#### Work required
Which lines of the data hold the word "lead"? Copy all of them.

#### Dataset excerpt
┌────────

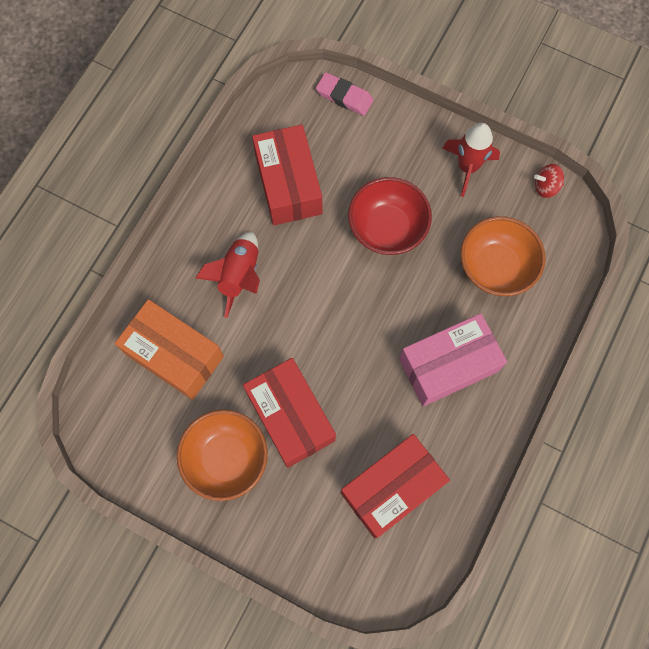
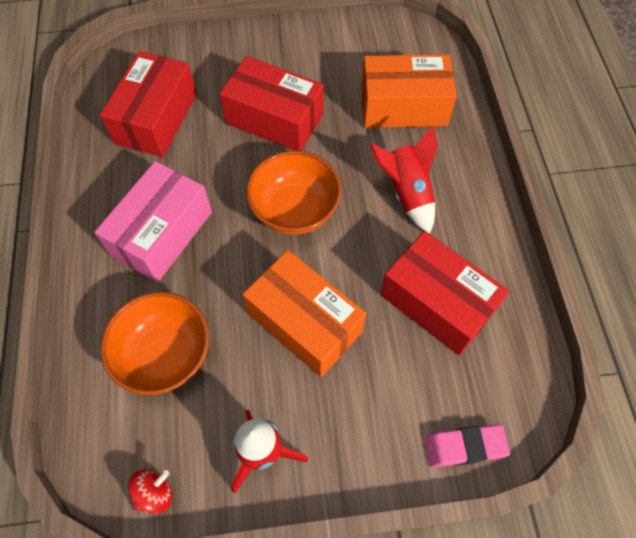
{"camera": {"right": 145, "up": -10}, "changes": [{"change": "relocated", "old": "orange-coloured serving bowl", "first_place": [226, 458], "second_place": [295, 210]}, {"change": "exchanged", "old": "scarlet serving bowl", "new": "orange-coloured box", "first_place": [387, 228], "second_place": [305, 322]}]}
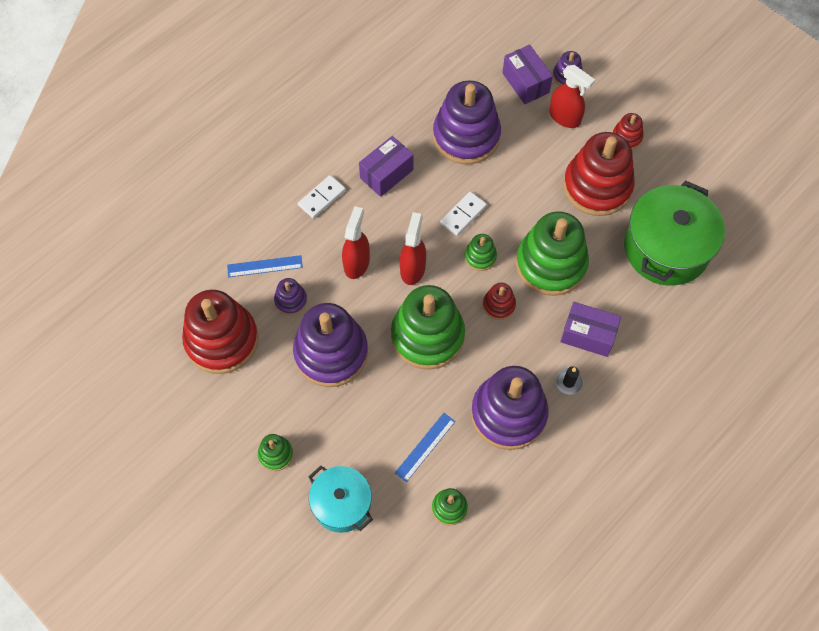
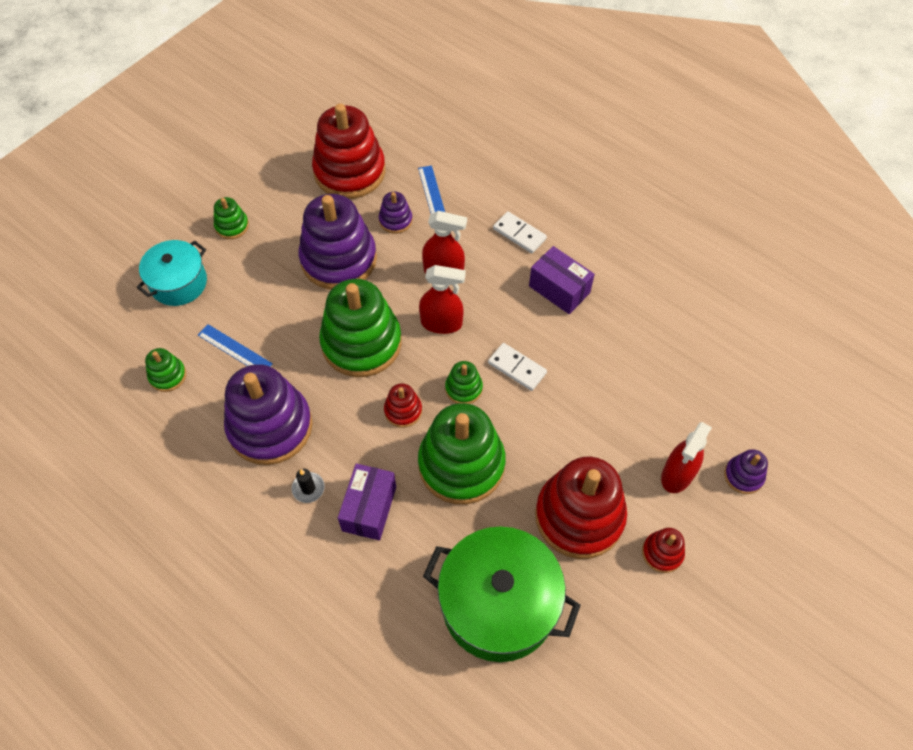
{"camera": {"right": 85, "up": -5}, "changes": [{"change": "missing", "old": "violet stacking toy", "first_place": [466, 136]}, {"change": "missing", "old": "violet box", "first_place": [525, 83]}]}
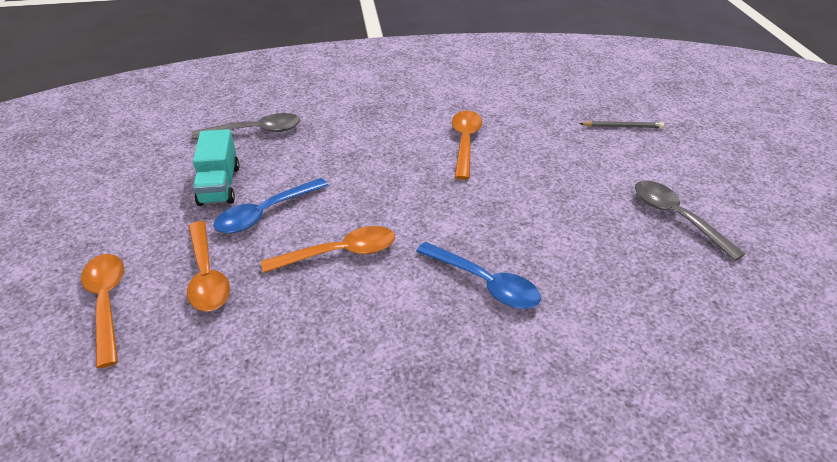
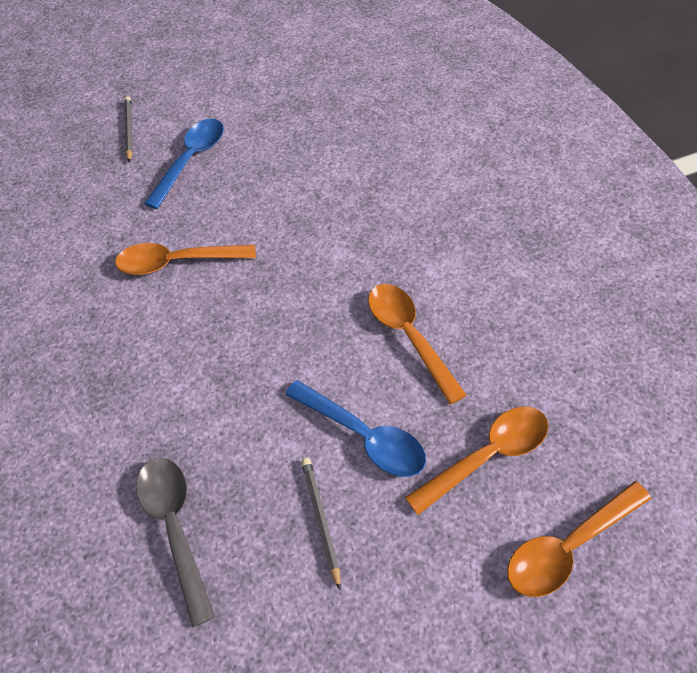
{"camera": {"right": -100, "up": 15}, "changes": [{"change": "exchanged", "old": "aqua lorry", "new": "ash-grey lead pencil", "first_place": [219, 185], "second_place": [321, 519]}, {"change": "relocated", "old": "cobalt teaspoon", "first_place": [485, 283], "second_place": [191, 160]}, {"change": "missing", "old": "ash-grey teaspoon", "first_place": [676, 217]}]}
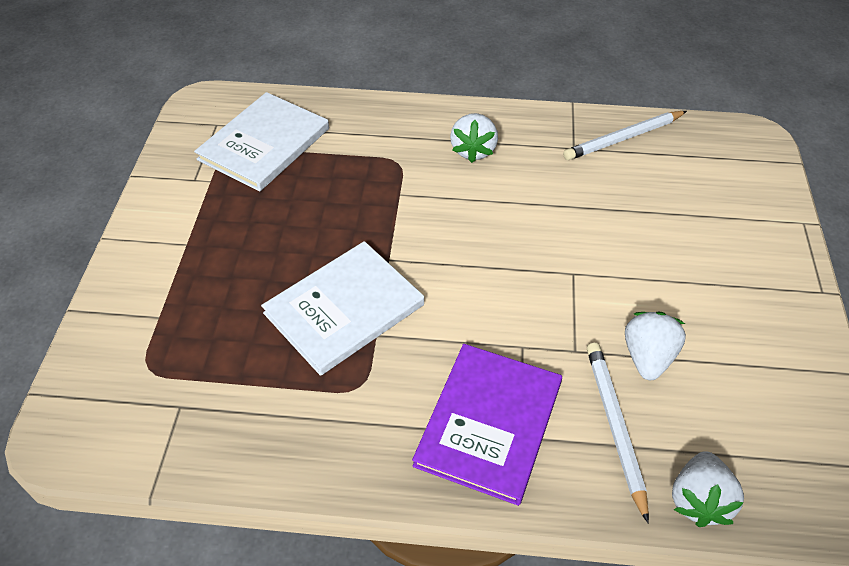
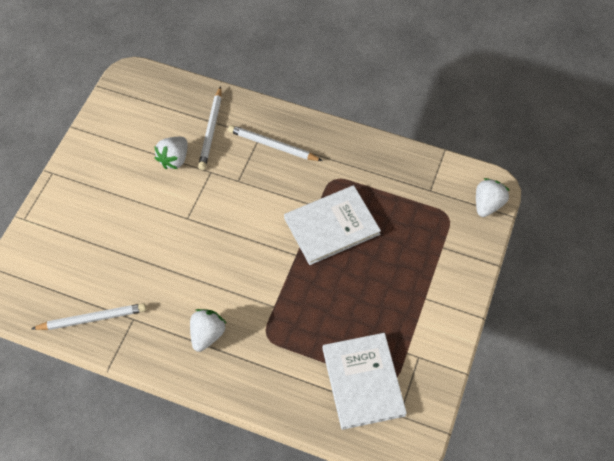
{"camera": {"right": -165, "up": 10}, "changes": [{"change": "spun", "old": "white hardcover", "first_place": [264, 144], "second_place": [363, 381], "degrees": -60}, {"change": "exchanged", "old": "violet hardcover", "new": "white lead pencil", "first_place": [489, 423], "second_place": [272, 145]}, {"change": "relocated", "old": "white strawberry", "first_place": [698, 500], "second_place": [487, 204]}]}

└────────

#### Task output
{"camera": {"right": -100, "up": 15}, "changes": [{"change": "exchanged", "old": "aqua lorry", "new": "ash-grey lead pencil", "first_place": [219, 185], "second_place": [321, 519]}, {"change": "relocated", "old": "cobalt teaspoon", "first_place": [485, 283], "second_place": [191, 160]}, {"change": "missing", "old": "ash-grey teaspoon", "first_place": [676, 217]}]}
{"camera": {"right": -165, "up": 10}, "changes": [{"change": "spun", "old": "white hardcover", "first_place": [264, 144], "second_place": [363, 381], "degrees": -60}, {"change": "exchanged", "old": "violet hardcover", "new": "white lead pencil", "first_place": [489, 423], "second_place": [272, 145]}, {"change": "relocated", "old": "white strawberry", "first_place": [698, 500], "second_place": [487, 204]}]}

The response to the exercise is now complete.